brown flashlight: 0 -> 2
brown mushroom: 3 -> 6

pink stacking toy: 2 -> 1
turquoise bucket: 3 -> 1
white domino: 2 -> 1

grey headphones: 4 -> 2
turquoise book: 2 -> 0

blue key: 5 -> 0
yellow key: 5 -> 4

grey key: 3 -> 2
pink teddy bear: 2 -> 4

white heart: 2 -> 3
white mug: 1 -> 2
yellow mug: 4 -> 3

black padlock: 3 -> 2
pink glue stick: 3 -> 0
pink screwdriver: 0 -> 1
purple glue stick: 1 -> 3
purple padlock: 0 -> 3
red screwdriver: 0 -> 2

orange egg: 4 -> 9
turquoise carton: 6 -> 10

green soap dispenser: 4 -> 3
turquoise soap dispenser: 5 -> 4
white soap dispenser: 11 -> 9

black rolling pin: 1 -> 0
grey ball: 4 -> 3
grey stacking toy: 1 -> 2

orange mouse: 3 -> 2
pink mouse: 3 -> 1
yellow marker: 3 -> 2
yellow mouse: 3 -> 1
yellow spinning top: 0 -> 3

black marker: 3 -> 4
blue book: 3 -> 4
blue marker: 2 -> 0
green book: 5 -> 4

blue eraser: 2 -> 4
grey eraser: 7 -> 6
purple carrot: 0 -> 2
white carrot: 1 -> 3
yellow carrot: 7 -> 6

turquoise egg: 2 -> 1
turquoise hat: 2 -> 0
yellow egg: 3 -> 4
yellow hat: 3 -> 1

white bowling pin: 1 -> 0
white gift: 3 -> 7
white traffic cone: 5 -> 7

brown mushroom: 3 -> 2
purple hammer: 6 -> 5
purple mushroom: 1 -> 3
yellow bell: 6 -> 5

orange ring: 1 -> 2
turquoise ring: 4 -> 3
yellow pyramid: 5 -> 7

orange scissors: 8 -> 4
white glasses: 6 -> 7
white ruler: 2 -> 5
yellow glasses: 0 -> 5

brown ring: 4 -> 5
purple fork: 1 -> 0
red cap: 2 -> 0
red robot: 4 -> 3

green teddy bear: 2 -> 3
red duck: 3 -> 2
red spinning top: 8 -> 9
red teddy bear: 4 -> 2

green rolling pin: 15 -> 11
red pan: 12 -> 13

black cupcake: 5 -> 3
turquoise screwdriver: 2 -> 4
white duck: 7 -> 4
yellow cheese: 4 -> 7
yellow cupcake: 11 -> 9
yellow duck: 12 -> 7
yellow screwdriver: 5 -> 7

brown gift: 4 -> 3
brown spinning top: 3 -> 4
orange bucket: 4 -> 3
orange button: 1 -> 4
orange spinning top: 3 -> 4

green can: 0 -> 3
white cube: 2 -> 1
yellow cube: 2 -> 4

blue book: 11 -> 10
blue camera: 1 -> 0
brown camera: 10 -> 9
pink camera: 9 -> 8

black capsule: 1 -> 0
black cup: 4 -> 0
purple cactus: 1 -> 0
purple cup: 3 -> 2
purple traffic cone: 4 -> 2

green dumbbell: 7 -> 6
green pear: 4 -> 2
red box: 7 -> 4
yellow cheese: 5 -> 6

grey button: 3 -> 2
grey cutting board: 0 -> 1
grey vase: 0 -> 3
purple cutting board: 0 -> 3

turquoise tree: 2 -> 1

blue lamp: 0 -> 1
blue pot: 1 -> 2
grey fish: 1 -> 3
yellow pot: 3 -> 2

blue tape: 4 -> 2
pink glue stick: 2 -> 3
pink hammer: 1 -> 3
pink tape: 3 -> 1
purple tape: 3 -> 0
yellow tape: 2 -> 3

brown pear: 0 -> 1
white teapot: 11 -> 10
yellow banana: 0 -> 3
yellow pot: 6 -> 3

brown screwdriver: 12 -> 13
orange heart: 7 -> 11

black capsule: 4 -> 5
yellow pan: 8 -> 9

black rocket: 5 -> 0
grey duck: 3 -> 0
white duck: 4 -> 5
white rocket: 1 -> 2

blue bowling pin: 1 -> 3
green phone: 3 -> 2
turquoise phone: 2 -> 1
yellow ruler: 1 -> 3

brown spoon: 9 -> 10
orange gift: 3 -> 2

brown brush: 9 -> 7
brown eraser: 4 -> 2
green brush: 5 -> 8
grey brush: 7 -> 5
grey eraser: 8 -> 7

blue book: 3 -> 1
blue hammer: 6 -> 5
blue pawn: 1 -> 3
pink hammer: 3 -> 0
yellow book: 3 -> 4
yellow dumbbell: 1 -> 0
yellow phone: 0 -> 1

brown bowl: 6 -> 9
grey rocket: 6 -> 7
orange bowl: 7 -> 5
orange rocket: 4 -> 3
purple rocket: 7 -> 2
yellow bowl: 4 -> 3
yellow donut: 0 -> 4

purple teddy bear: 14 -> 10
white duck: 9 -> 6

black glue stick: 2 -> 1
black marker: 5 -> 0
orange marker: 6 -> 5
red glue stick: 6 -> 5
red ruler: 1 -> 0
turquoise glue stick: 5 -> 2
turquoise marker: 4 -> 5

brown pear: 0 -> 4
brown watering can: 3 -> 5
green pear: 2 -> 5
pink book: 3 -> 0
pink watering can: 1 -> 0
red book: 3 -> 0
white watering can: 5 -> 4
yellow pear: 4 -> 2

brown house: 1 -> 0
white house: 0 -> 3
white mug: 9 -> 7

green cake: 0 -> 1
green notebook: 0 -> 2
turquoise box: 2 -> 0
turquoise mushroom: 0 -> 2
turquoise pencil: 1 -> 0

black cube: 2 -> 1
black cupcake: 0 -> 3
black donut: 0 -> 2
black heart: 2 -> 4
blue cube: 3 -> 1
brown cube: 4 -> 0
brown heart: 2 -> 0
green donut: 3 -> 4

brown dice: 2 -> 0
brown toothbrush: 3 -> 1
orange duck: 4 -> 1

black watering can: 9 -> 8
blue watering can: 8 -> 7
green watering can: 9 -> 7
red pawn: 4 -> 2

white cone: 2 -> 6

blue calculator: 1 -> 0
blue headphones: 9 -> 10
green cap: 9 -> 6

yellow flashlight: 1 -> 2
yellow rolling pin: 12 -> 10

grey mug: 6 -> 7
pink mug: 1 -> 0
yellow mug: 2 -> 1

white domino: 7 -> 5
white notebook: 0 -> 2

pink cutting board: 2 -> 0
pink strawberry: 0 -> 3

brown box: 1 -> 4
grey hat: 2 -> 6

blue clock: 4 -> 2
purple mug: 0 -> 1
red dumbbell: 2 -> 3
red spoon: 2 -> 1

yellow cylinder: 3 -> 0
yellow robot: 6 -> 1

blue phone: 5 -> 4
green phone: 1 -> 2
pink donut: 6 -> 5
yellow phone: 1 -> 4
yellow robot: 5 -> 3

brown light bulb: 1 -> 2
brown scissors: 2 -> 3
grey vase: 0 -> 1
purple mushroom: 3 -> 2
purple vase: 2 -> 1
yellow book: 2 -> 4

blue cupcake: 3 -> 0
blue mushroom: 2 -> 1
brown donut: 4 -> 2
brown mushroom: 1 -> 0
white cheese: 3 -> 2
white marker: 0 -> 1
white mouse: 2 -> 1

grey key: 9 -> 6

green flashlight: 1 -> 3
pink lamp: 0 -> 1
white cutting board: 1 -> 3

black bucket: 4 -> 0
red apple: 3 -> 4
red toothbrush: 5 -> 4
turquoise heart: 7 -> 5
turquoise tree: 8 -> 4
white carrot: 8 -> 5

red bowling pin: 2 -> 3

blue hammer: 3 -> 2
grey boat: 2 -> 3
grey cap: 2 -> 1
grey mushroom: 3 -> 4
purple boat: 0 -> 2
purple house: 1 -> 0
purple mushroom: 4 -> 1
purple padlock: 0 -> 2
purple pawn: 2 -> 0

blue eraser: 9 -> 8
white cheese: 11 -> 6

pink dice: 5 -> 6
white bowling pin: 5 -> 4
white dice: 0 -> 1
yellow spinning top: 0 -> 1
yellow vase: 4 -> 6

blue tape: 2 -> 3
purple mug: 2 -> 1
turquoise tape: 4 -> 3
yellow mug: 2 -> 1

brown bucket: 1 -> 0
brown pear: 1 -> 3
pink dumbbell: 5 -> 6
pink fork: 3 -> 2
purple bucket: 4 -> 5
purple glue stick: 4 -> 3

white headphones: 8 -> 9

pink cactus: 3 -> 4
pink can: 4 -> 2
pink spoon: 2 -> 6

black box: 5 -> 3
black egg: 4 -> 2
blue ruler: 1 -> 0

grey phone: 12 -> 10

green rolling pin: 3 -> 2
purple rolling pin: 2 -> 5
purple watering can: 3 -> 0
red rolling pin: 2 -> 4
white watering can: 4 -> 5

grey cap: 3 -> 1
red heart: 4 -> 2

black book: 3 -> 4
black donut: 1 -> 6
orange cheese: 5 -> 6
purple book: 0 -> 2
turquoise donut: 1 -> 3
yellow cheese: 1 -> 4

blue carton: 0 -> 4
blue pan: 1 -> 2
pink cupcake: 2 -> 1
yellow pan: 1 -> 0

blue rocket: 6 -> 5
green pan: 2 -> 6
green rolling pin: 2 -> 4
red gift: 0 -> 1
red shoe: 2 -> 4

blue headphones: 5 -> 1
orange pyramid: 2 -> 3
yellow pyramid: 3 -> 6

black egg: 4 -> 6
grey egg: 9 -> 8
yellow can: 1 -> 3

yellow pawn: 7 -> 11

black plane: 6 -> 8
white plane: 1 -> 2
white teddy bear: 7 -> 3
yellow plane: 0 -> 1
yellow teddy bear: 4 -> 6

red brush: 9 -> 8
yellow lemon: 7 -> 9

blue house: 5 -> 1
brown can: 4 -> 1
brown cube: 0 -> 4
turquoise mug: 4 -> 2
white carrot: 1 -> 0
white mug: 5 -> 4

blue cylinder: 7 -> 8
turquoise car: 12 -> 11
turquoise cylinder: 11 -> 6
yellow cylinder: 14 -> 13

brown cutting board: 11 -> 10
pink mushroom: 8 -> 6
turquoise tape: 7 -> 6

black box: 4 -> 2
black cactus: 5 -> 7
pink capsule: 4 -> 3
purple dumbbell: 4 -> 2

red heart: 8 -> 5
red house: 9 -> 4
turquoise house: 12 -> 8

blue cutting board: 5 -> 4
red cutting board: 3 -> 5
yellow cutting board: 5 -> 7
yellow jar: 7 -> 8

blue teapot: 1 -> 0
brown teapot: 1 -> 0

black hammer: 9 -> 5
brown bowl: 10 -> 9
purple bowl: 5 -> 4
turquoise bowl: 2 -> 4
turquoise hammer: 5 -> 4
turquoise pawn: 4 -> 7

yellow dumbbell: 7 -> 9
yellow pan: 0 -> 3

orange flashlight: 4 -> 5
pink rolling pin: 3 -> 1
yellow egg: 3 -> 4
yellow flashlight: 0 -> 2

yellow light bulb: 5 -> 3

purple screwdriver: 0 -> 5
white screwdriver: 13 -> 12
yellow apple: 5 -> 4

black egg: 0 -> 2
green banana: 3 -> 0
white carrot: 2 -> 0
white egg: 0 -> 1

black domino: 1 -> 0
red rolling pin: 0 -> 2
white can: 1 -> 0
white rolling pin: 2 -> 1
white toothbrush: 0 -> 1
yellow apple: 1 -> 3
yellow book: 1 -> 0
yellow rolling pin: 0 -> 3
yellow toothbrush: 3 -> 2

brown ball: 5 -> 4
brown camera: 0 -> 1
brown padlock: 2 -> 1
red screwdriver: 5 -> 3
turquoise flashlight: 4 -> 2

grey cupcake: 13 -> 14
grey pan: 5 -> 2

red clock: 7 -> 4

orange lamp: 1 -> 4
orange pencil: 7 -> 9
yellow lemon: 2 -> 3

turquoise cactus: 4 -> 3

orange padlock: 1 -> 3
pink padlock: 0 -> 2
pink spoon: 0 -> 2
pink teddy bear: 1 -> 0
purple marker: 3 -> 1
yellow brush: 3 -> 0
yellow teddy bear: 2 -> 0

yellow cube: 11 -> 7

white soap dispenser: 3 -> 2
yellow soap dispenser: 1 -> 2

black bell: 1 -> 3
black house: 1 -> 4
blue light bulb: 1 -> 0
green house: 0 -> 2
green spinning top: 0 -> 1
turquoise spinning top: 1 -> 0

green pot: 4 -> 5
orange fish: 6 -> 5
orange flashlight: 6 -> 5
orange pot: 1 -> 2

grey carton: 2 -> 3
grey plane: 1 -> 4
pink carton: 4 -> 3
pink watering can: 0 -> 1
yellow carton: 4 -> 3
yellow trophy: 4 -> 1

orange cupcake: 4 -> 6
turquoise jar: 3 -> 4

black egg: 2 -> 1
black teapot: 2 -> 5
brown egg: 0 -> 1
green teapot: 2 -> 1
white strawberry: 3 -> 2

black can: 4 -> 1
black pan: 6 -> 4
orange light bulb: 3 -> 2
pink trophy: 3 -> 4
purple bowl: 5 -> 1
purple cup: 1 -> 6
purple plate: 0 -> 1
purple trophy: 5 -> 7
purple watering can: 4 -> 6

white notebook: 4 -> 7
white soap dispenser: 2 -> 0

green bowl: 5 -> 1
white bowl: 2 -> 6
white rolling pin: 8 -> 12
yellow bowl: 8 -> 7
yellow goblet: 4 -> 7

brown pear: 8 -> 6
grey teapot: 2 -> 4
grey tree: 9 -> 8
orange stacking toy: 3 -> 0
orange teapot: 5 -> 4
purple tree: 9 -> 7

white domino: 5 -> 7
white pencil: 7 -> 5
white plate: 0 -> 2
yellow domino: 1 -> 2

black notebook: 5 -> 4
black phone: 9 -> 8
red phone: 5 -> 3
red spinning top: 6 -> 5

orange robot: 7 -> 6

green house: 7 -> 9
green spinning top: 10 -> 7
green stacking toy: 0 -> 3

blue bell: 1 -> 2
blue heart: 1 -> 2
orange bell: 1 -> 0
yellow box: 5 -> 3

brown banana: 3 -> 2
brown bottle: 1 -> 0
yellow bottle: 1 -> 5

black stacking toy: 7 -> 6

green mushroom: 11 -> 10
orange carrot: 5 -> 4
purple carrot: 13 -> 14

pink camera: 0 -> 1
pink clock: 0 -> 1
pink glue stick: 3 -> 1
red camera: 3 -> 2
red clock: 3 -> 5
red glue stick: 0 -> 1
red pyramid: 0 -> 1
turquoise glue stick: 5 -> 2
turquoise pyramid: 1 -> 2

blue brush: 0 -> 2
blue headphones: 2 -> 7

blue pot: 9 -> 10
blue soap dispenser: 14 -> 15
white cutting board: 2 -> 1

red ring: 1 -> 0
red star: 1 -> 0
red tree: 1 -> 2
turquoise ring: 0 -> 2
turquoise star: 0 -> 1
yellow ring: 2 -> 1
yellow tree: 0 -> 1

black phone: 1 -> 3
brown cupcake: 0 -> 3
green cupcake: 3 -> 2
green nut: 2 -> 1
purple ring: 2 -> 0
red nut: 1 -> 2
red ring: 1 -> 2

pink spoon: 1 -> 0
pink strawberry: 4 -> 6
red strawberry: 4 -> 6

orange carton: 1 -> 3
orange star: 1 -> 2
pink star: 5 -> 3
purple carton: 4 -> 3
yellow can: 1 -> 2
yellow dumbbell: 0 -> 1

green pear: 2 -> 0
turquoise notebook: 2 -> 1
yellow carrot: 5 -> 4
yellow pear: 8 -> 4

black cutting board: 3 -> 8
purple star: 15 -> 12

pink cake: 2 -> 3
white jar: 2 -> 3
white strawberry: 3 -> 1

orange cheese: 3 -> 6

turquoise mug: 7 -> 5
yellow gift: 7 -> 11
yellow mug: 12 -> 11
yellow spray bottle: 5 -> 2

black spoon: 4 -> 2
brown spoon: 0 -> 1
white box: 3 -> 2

____

▶ [Task description]
Can you write out the lines above, from the first one through the one containing "pink glue stick: 3 -> 0", exactly as they appear and nothing more?

▶ [Your solution]
brown flashlight: 0 -> 2
brown mushroom: 3 -> 6

pink stacking toy: 2 -> 1
turquoise bucket: 3 -> 1
white domino: 2 -> 1

grey headphones: 4 -> 2
turquoise book: 2 -> 0

blue key: 5 -> 0
yellow key: 5 -> 4

grey key: 3 -> 2
pink teddy bear: 2 -> 4

white heart: 2 -> 3
white mug: 1 -> 2
yellow mug: 4 -> 3

black padlock: 3 -> 2
pink glue stick: 3 -> 0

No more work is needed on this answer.